TASK DETAILS: Transcribe only the part of the material below that begins at the line containing "purple domino: 5 -> 8" and ends at the line containing "grey phone: 1 -> 3", with both kept and images left out.

RECORD SET:
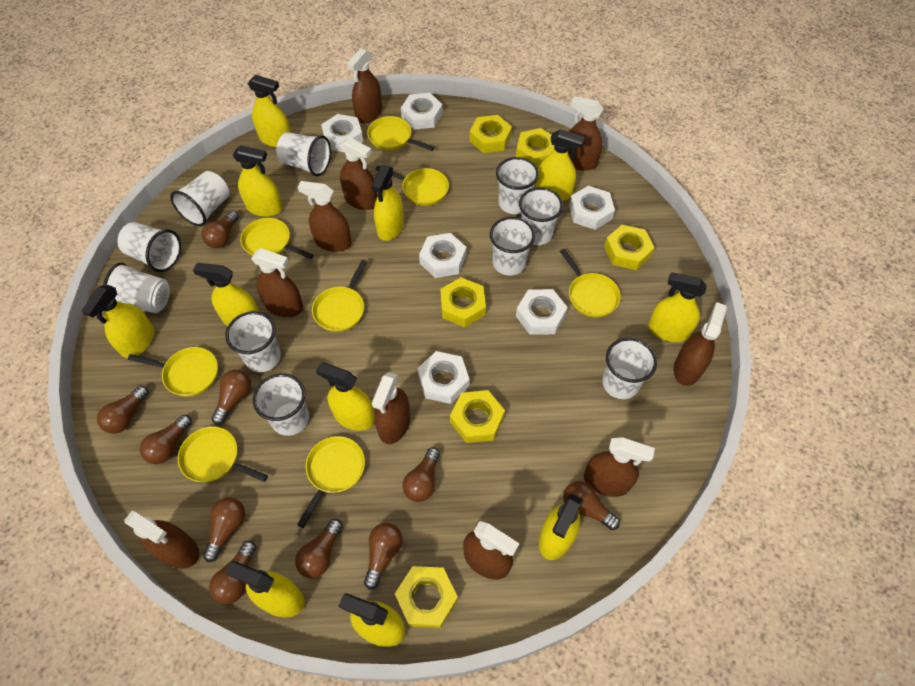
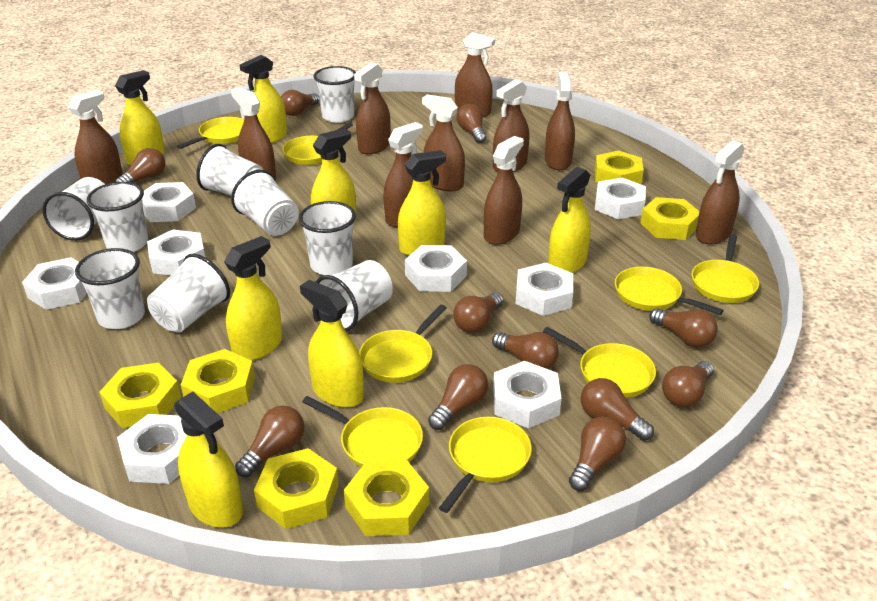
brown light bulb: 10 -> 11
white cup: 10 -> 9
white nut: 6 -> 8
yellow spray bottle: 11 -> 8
==
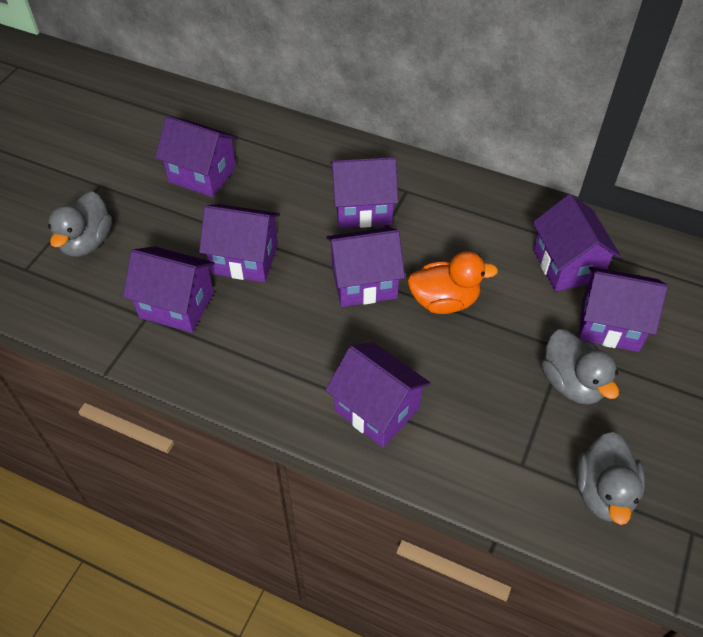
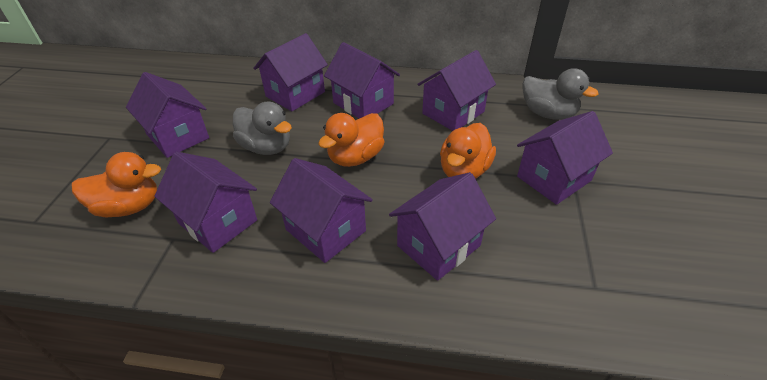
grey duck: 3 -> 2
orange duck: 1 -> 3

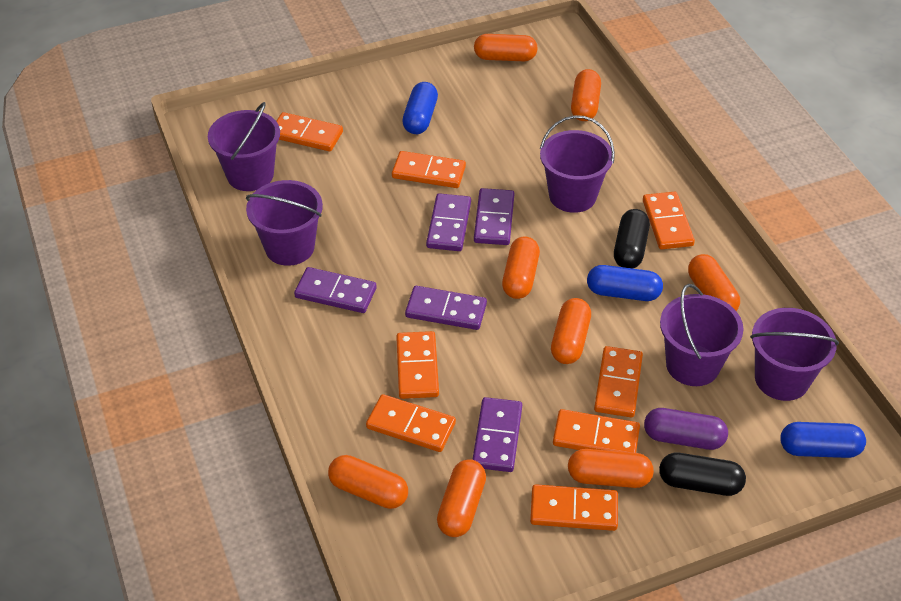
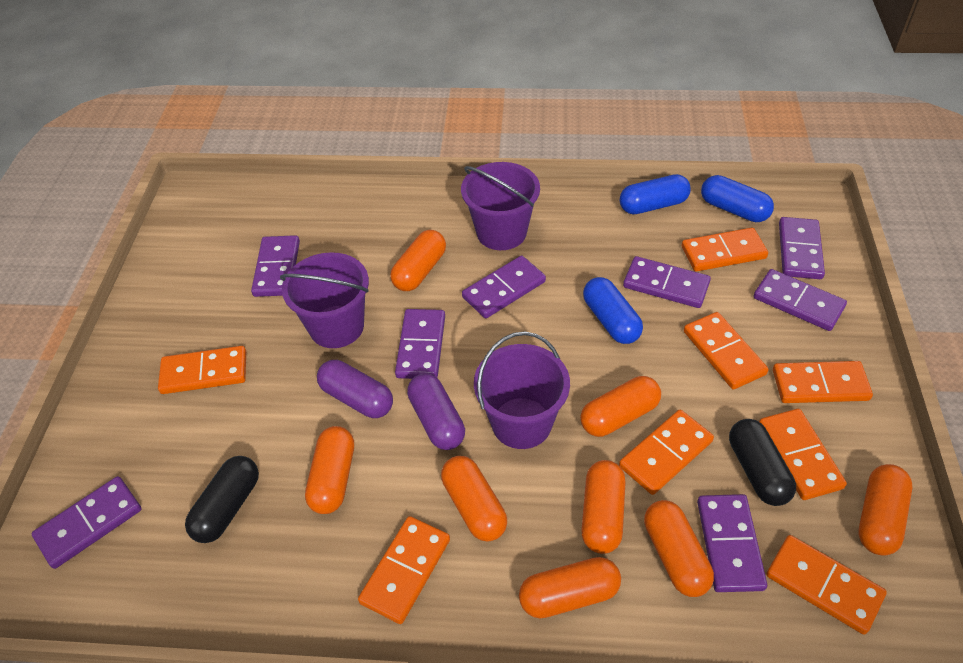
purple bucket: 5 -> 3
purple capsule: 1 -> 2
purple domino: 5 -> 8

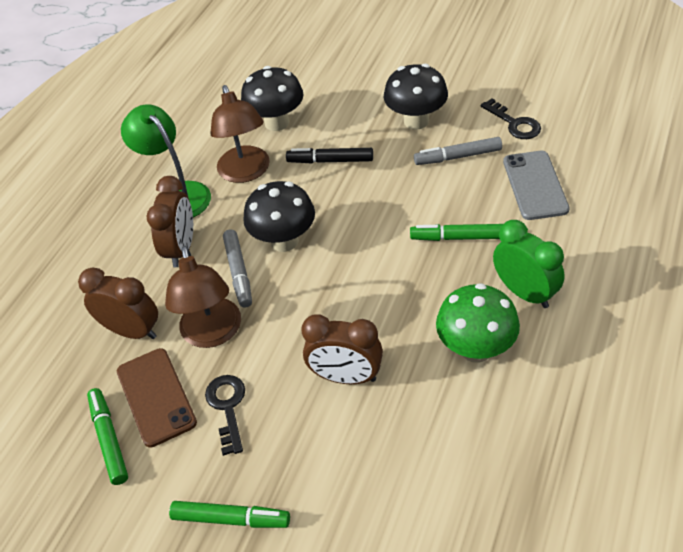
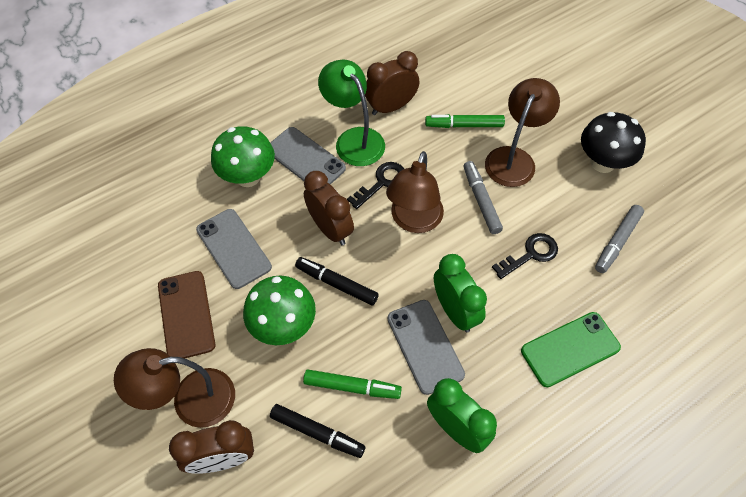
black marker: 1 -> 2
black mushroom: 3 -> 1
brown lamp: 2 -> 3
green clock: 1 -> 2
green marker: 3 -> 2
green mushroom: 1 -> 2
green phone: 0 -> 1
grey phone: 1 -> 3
--
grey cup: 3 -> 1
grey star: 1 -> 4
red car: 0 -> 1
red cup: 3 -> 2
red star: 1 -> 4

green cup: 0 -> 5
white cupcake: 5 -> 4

REPLY:
purple domino: 5 -> 8

black marker: 1 -> 2
black mushroom: 3 -> 1
brown lamp: 2 -> 3
green clock: 1 -> 2
green marker: 3 -> 2
green mushroom: 1 -> 2
green phone: 0 -> 1
grey phone: 1 -> 3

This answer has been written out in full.